Which lines below fall between the one containing "blue traffic cone: 6 -> 5" and the one containing "purple traffic cone: 2 -> 7"? Repeat them exactly, counting both of those lines, and add nothing else.

##### Exercise materials

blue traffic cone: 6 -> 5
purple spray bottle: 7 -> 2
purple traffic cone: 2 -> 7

##########
##### Exercise materials

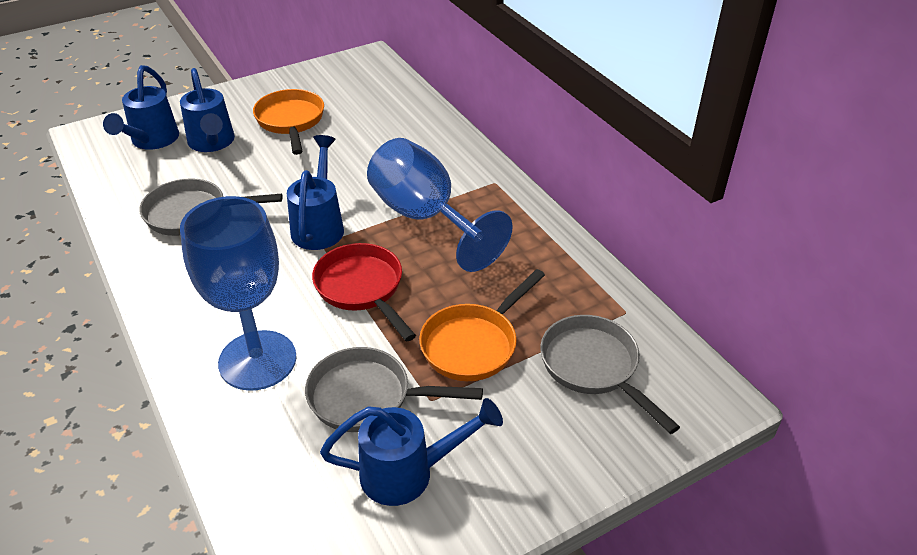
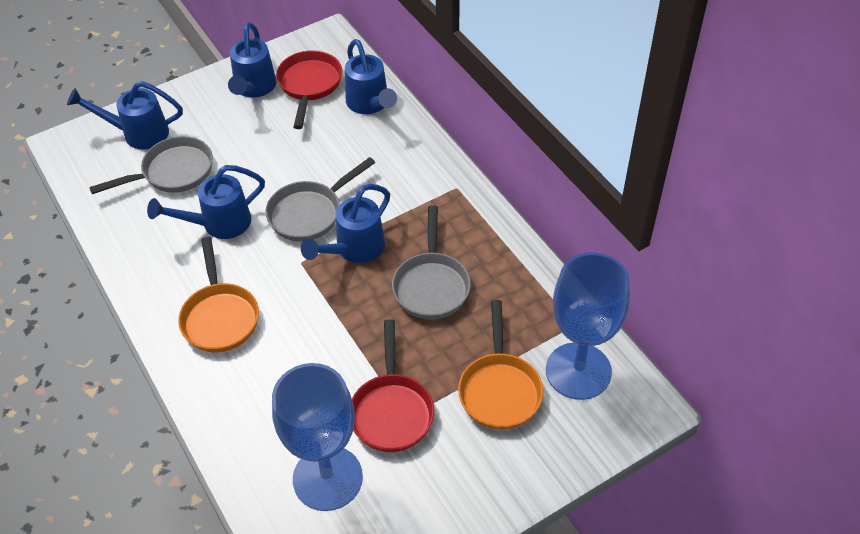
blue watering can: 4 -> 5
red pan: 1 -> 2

##########
##### Exercise materials

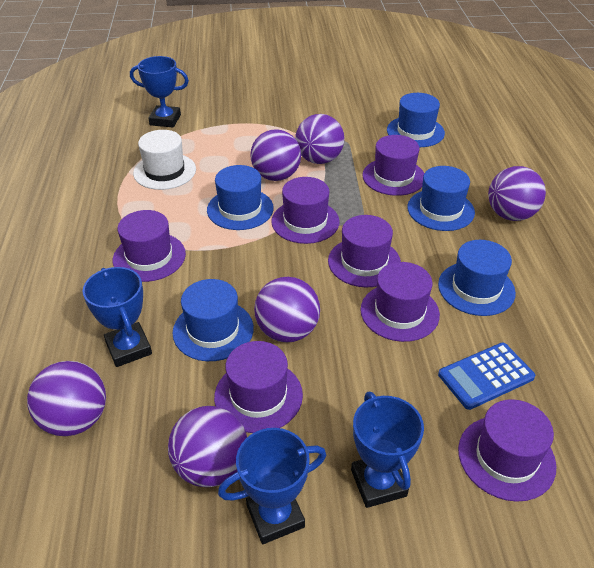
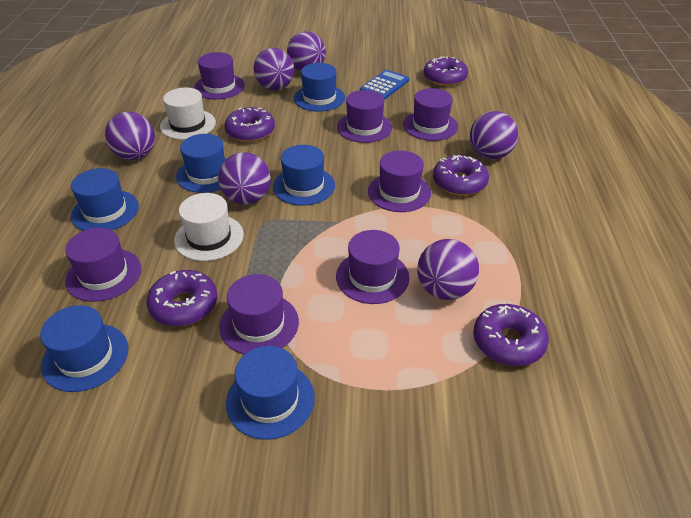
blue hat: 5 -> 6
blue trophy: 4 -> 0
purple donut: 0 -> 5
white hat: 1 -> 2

##########

> [Answer section]
blue traffic cone: 6 -> 5
purple spray bottle: 7 -> 2
purple traffic cone: 2 -> 7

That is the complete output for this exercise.